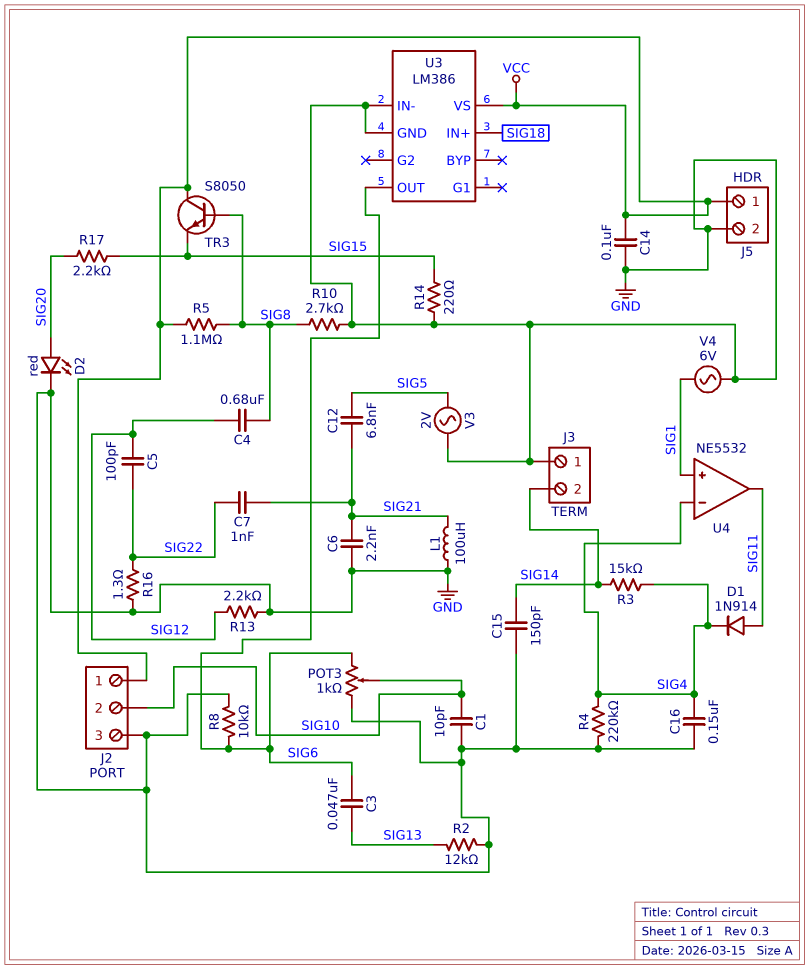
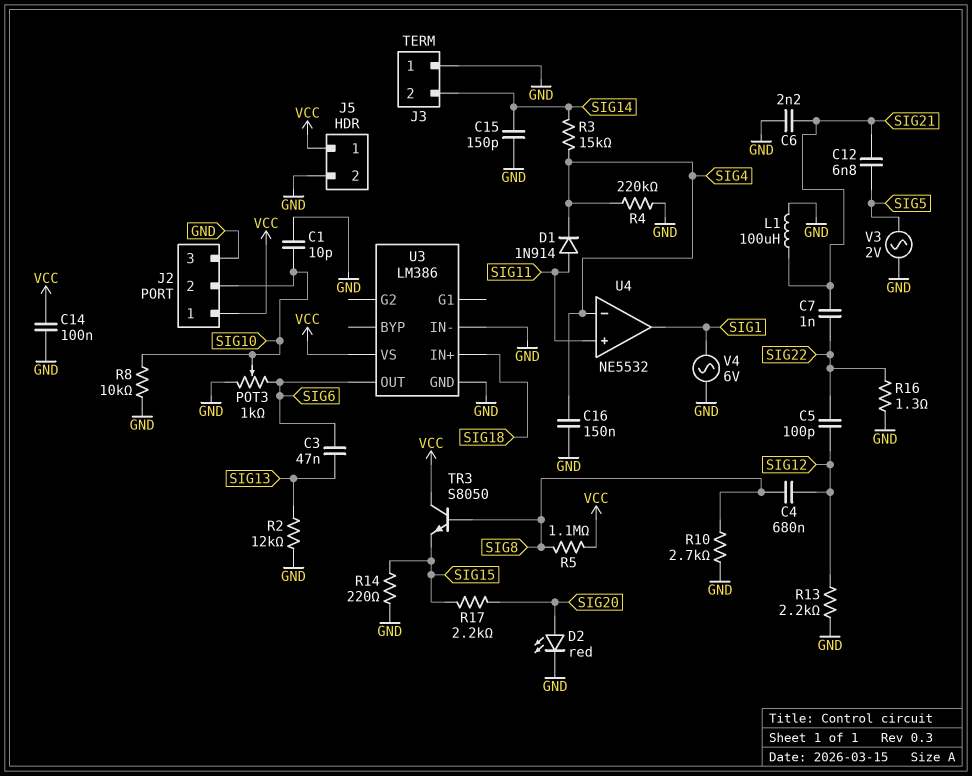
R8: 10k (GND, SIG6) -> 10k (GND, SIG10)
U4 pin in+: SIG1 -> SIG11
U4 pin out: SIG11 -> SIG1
──────
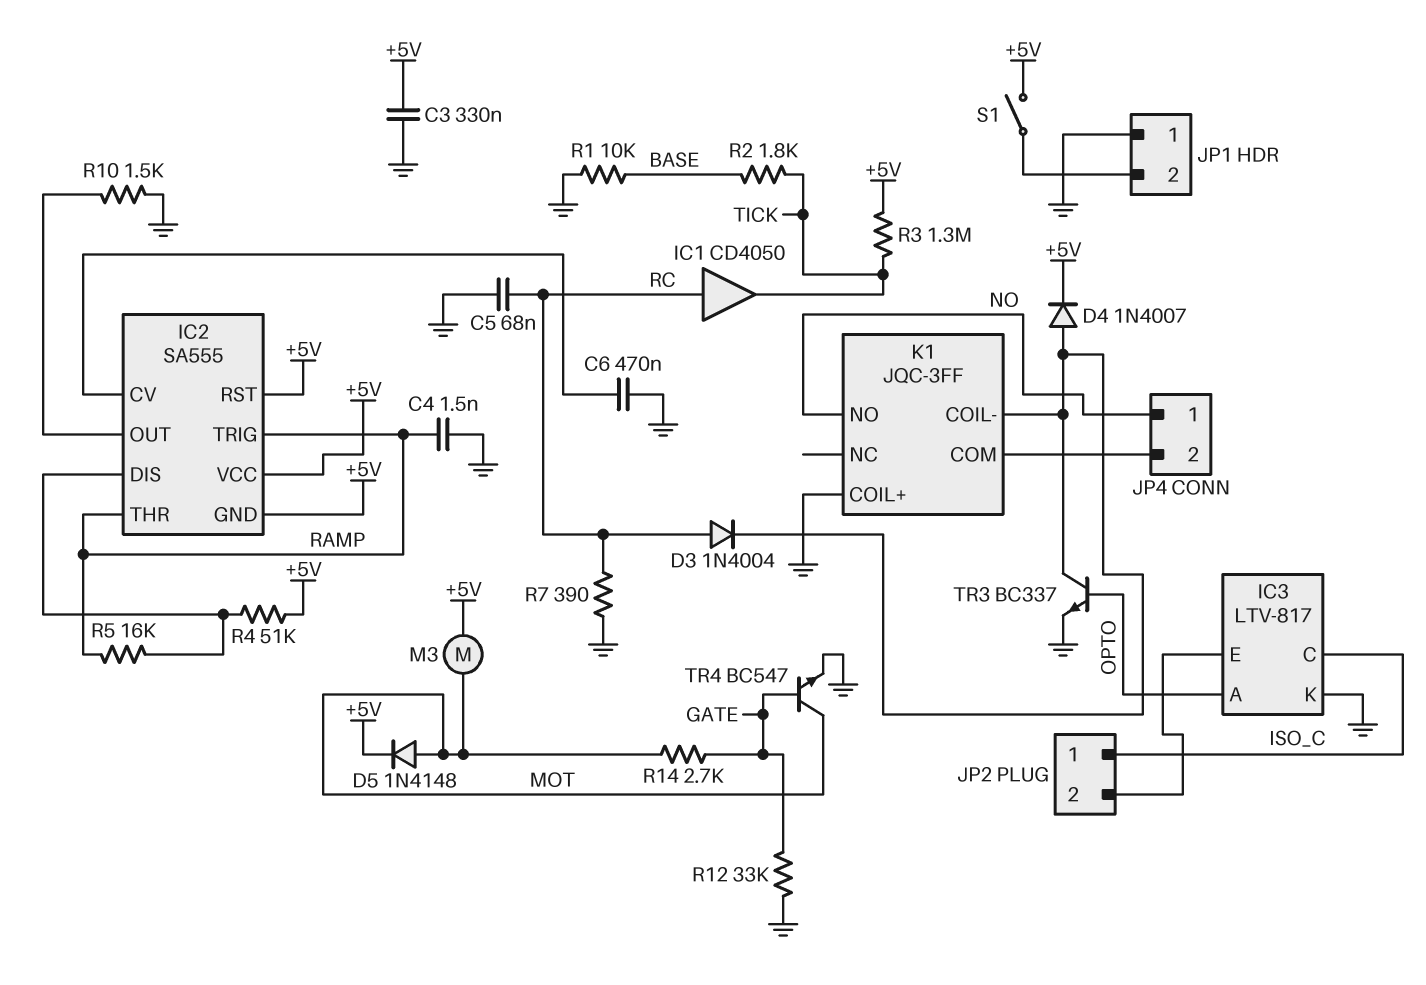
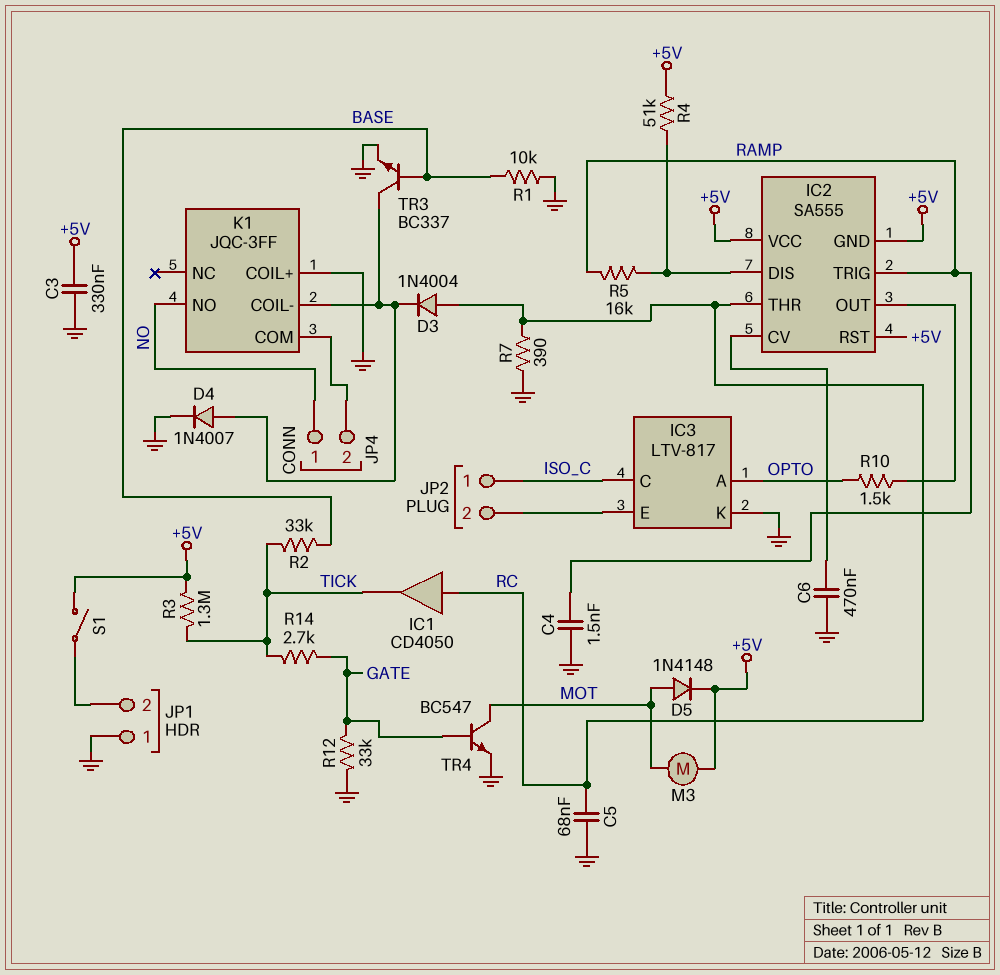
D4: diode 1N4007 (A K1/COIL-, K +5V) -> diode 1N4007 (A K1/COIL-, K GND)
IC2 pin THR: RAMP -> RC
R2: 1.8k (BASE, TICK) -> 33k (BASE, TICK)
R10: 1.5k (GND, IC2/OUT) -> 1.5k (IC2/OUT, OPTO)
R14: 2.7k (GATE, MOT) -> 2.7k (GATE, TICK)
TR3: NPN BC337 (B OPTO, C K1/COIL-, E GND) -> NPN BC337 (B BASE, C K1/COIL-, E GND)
──────
Action item ::
Please copy each line from the material above in which the string "COIL" appears.

Answer section ::
D4: diode 1N4007 (A K1/COIL-, K +5V) -> diode 1N4007 (A K1/COIL-, K GND)
TR3: NPN BC337 (B OPTO, C K1/COIL-, E GND) -> NPN BC337 (B BASE, C K1/COIL-, E GND)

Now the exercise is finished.